§ **Exercise**
How many lines in the data that follows contain the word "brown"? Only that number is needed.

[Collection entries]
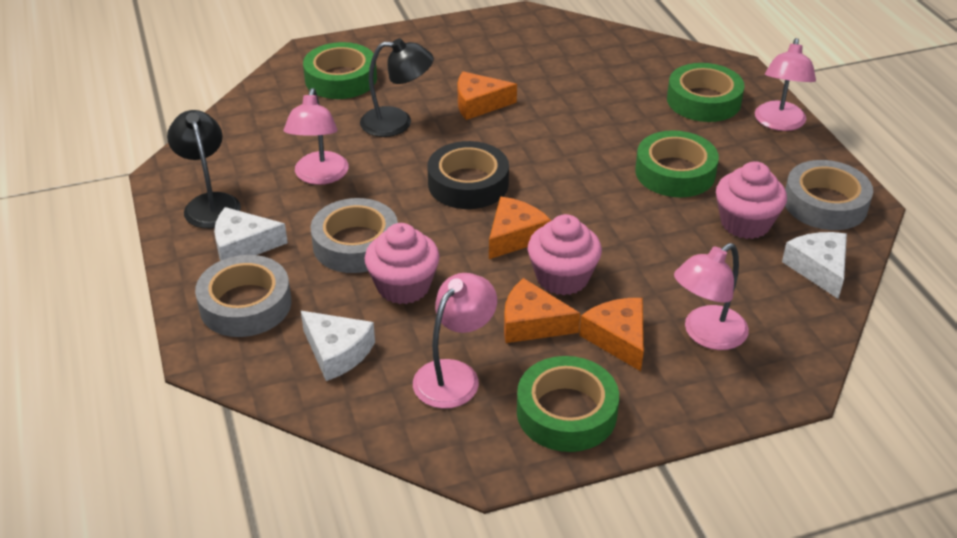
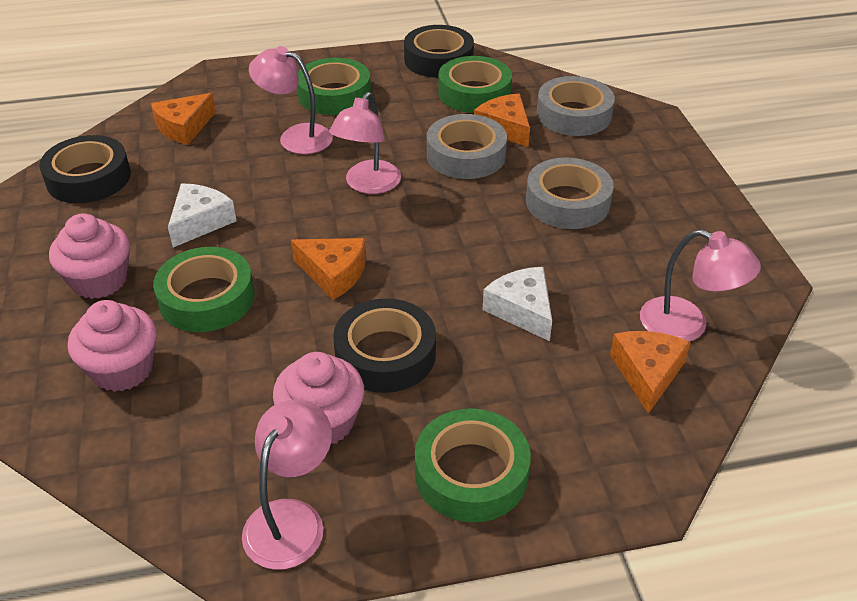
black lamp: 2 -> 0
black tape: 1 -> 3
white cheese: 3 -> 2

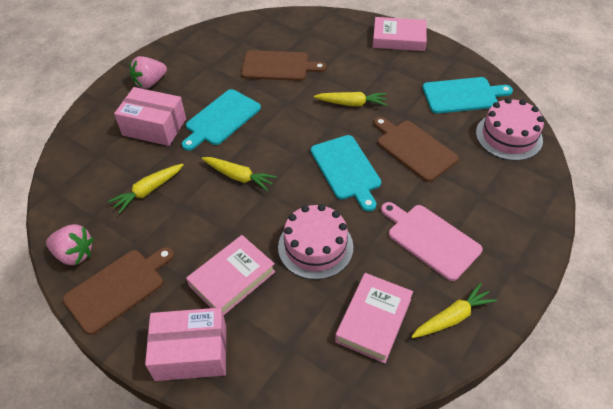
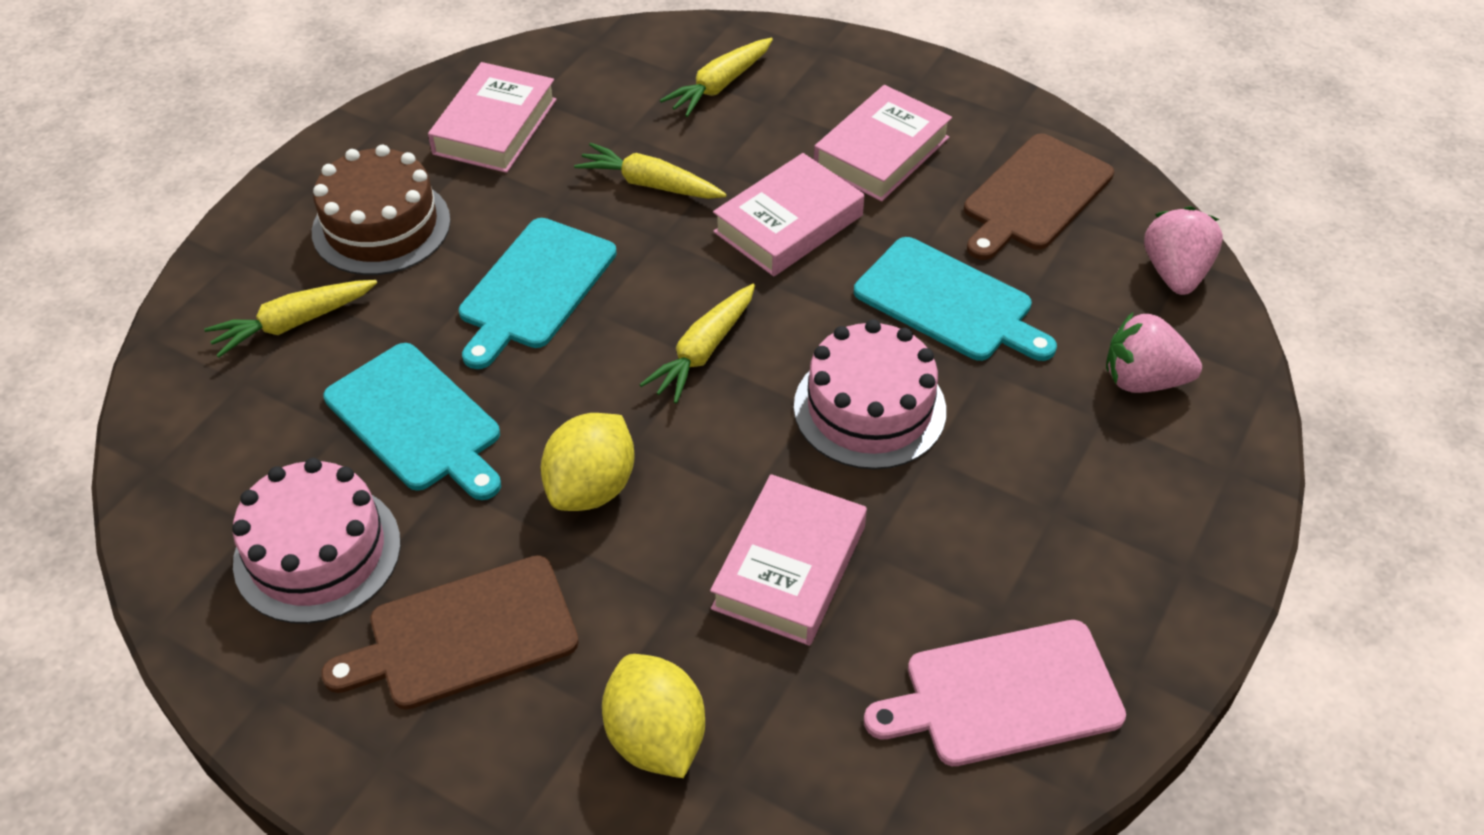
brown cake: 0 -> 1
brown cutting board: 3 -> 2
pink book: 3 -> 4
pink box: 2 -> 0
yellow lemon: 0 -> 2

§ **Exercise output**
2